# Exercise material:
---

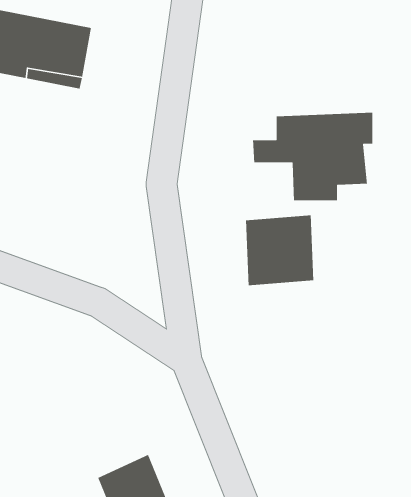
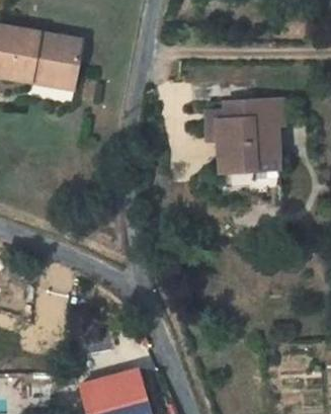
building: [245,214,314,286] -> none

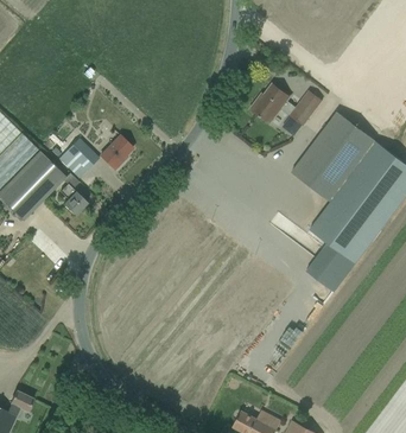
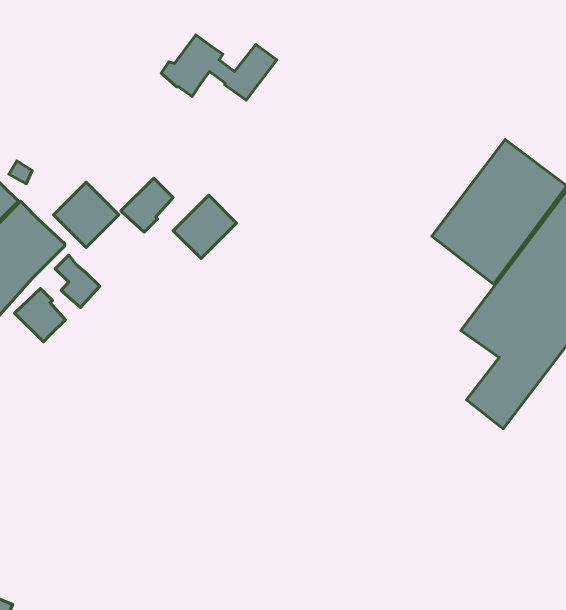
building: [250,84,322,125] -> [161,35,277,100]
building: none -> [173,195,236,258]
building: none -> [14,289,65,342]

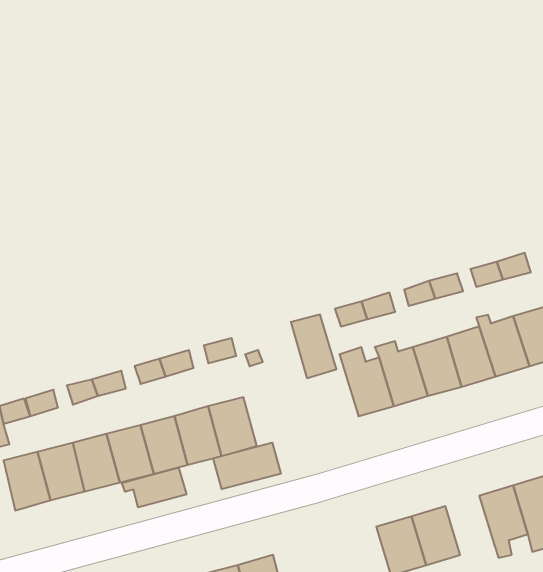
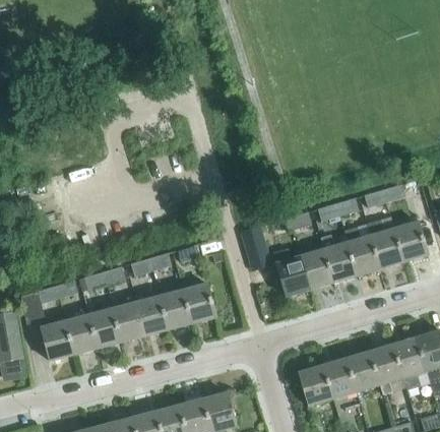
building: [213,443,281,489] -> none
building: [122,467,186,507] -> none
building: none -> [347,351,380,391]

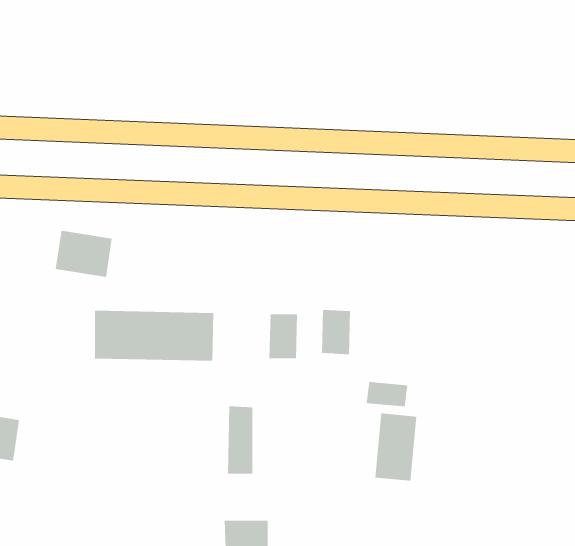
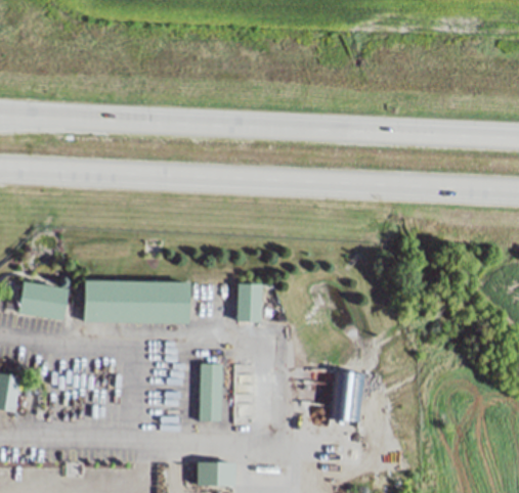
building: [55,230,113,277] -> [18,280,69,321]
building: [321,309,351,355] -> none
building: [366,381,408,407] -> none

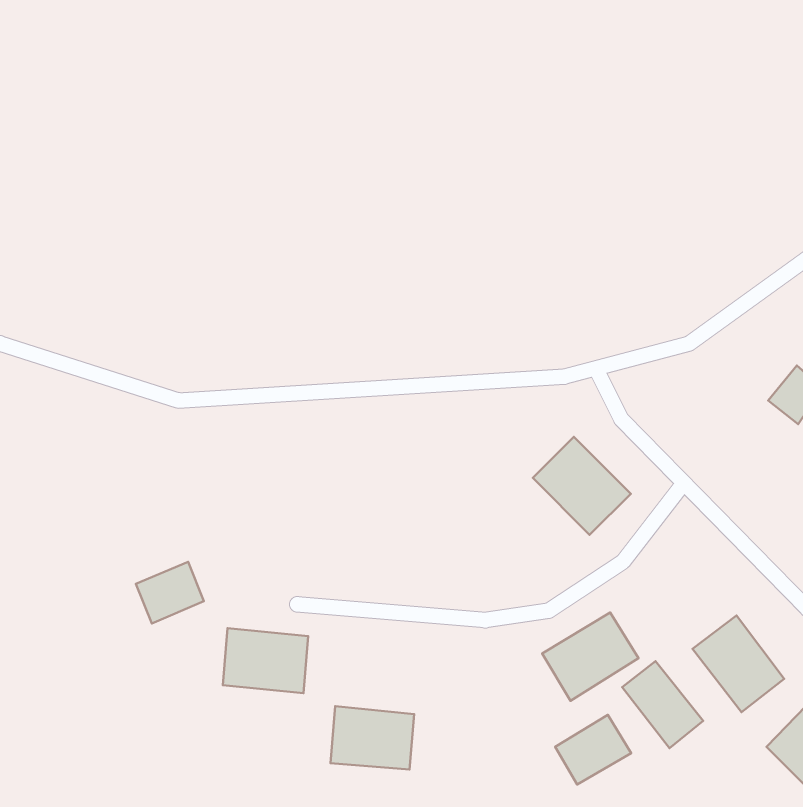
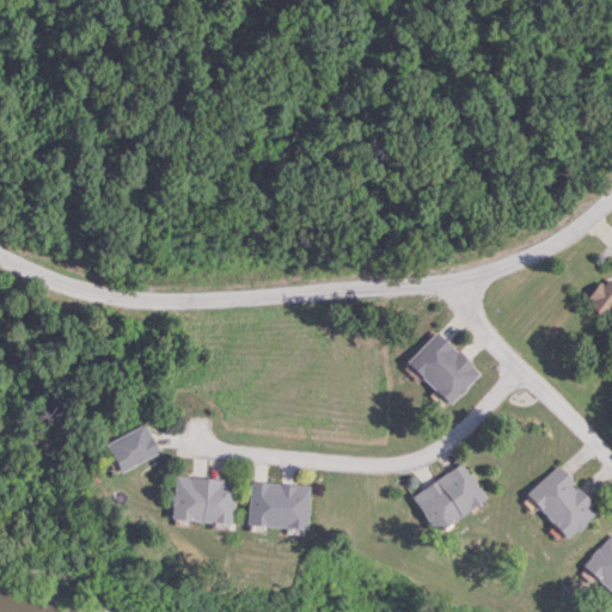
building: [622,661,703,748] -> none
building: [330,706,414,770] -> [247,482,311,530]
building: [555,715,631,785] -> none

---

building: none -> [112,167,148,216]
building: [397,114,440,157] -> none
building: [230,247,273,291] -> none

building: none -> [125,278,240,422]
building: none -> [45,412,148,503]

---

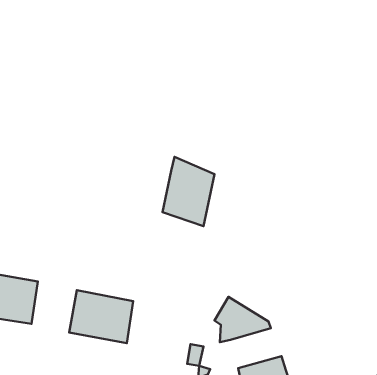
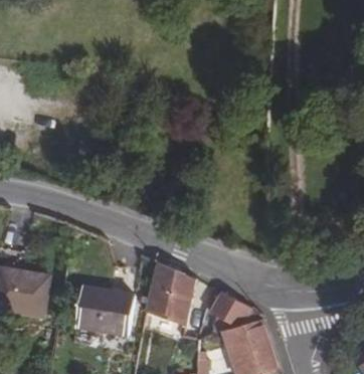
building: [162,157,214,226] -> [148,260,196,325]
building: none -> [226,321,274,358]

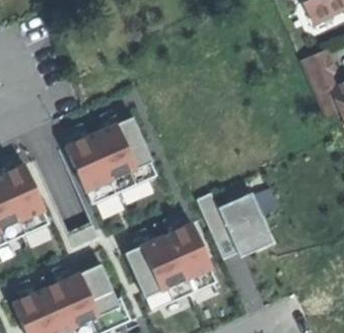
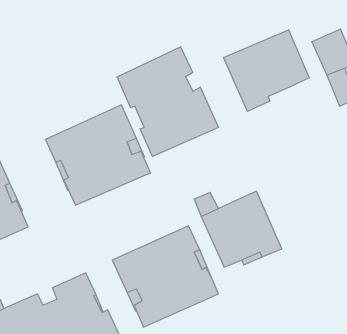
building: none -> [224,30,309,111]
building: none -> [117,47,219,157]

---

Please return the lines above that run from the line containing "building: none -> [125,278,240,422]" to the line containing "building: none -> [45,412,148,503]", inclusive, exactly and with no other lines.

building: none -> [125,278,240,422]
building: none -> [45,412,148,503]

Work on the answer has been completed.